_Available data_
'''

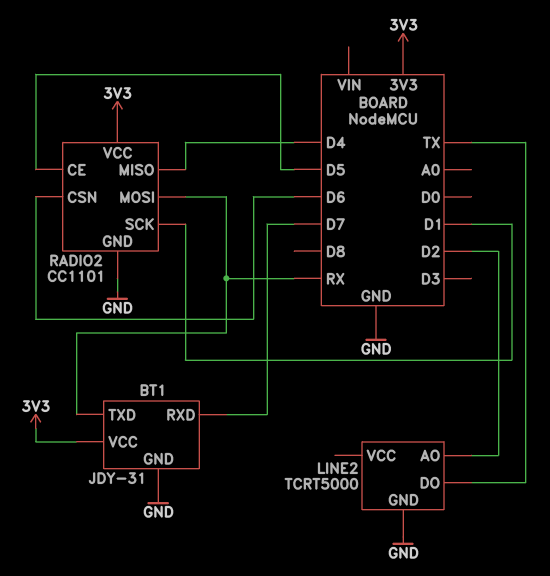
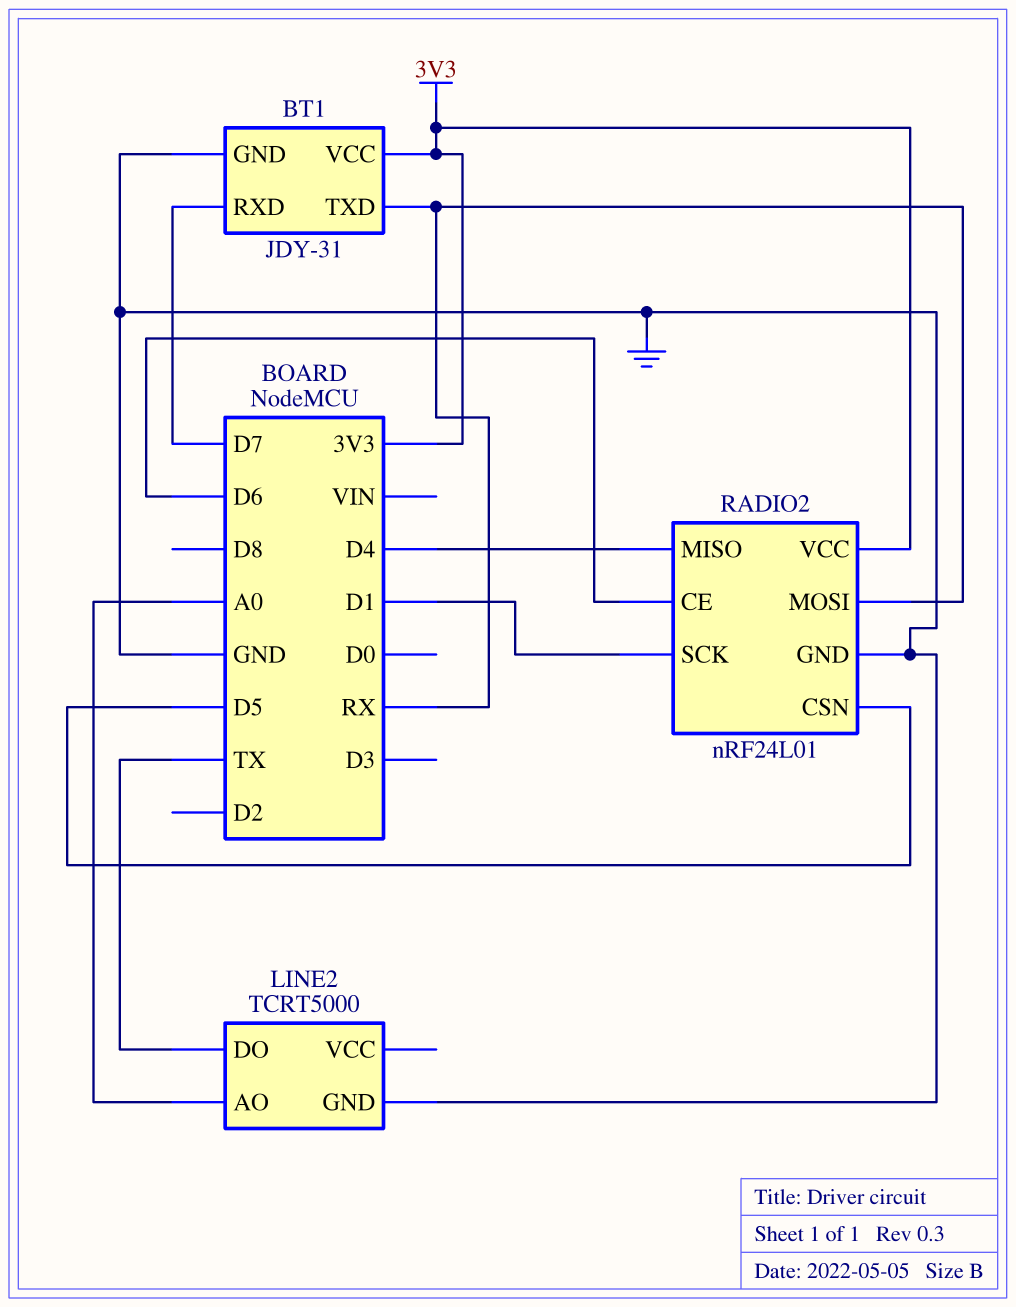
LINE2 pin AO: D2 -> A0
RADIO2: CC1101 -> nRF24L01
RADIO2 pin CE: D5 -> D6
RADIO2 pin CSN: D6 -> D5

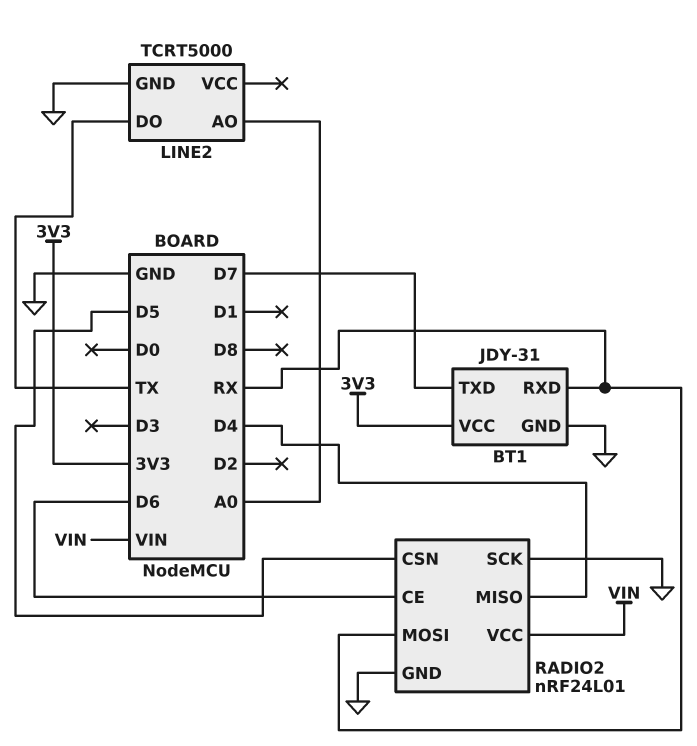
BT1 pin RXD: D7 -> RX
BT1 pin TXD: RX -> D7
RADIO2 pin SCK: D1 -> GND
RADIO2 pin VCC: 3V3 -> VIN

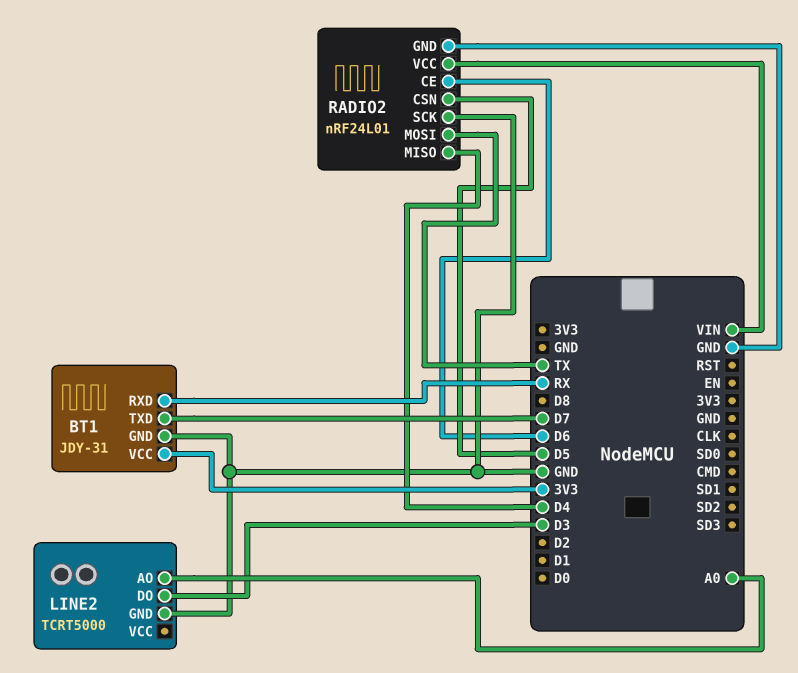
LINE2 pin DO: TX -> D3
RADIO2 pin MOSI: RX -> TX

'''

_Exercise goal_
Locate "RADIO2 pin CSN: D6 -> D5" in the listing above, then print exactly the lines from that line through the final one, omitting all pictures.

_Reply_
RADIO2 pin CSN: D6 -> D5

BT1 pin RXD: D7 -> RX
BT1 pin TXD: RX -> D7
RADIO2 pin SCK: D1 -> GND
RADIO2 pin VCC: 3V3 -> VIN

LINE2 pin DO: TX -> D3
RADIO2 pin MOSI: RX -> TX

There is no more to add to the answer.